**Provided records:**
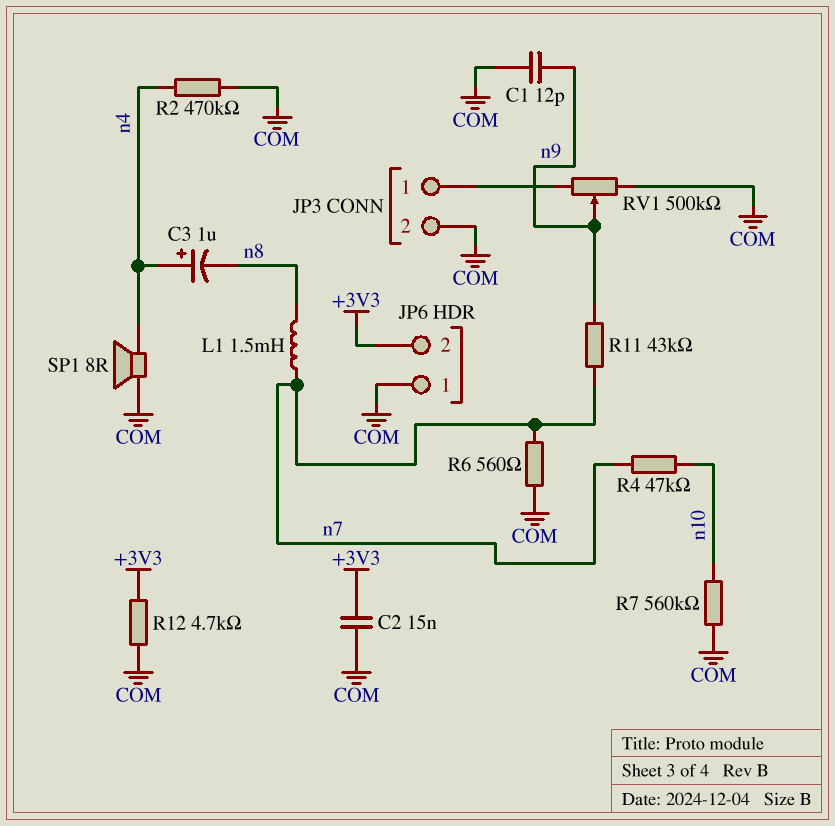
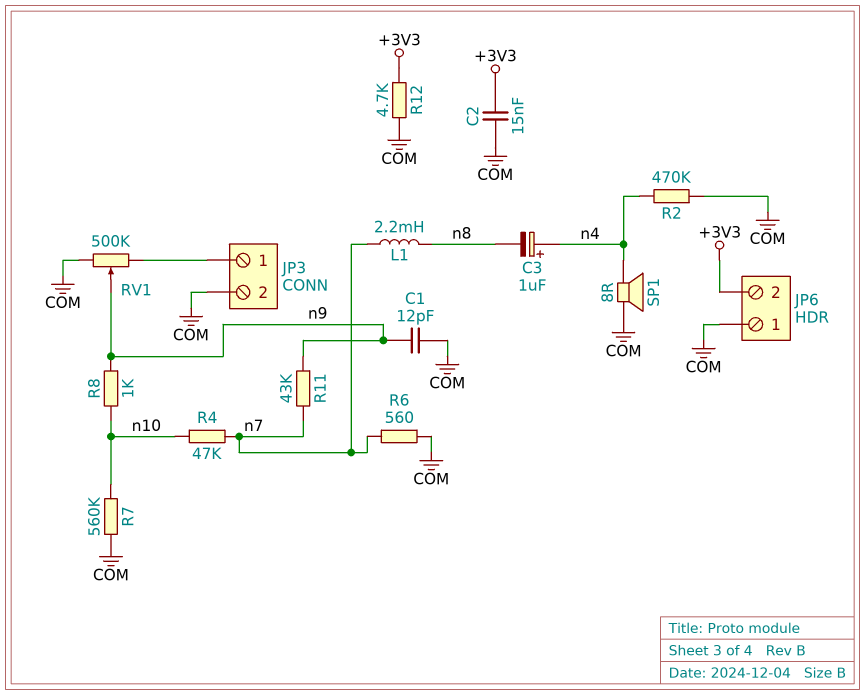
L1: 1.5mH (n7, n8) -> 2.2mH (n7, n8)
R8: none -> 1k (n9, n10)

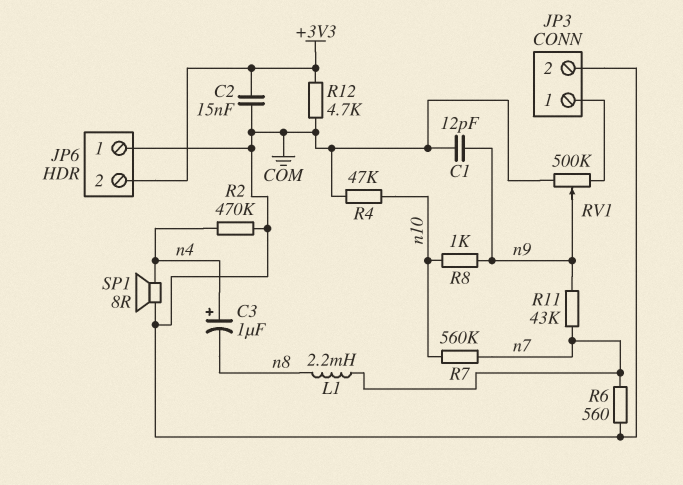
R4: 47k (n7, n10) -> 47k (COM, n10)
R7: 560k (COM, n10) -> 560k (n7, n10)

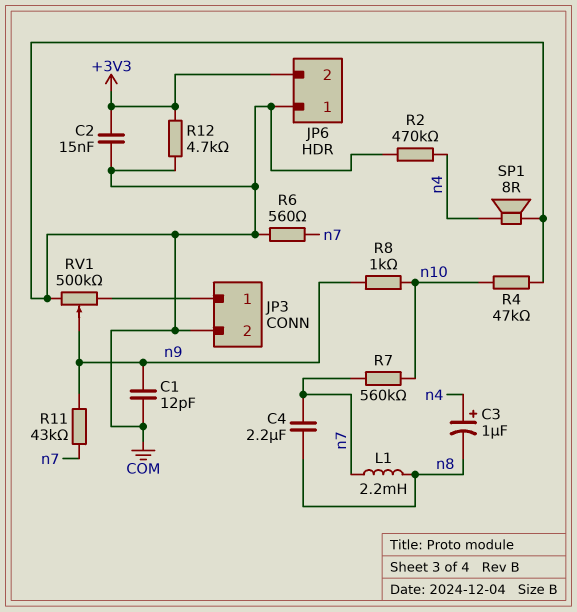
C4: none -> 2.2uF (n7, n8)

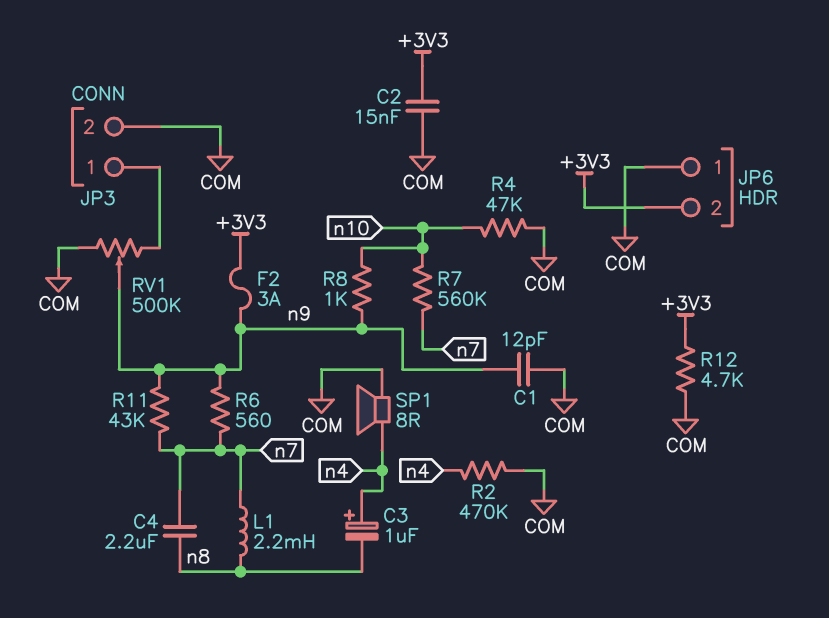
F2: none -> 3A (+3V3, n9)
R6: 560 (COM, n7) -> 560 (n7, n9)

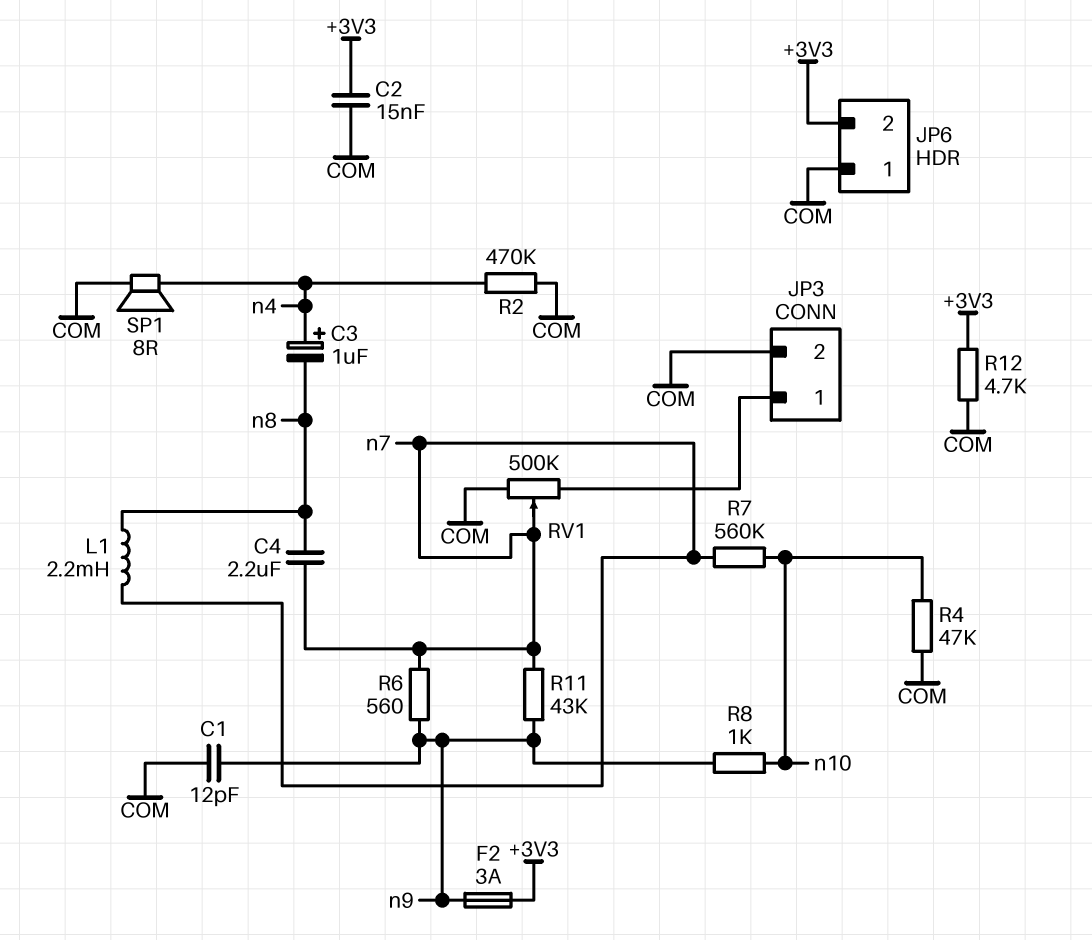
RV1: 500k (COM, JP3/1, wiper n9) -> 500k (COM, JP3/1, wiper n7)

**Your assignment:**
The records above must be retyped exactly. Please omit the pictures.

**Exercise solution:**
L1: 1.5mH (n7, n8) -> 2.2mH (n7, n8)
R8: none -> 1k (n9, n10)

R4: 47k (n7, n10) -> 47k (COM, n10)
R7: 560k (COM, n10) -> 560k (n7, n10)

C4: none -> 2.2uF (n7, n8)

F2: none -> 3A (+3V3, n9)
R6: 560 (COM, n7) -> 560 (n7, n9)

RV1: 500k (COM, JP3/1, wiper n9) -> 500k (COM, JP3/1, wiper n7)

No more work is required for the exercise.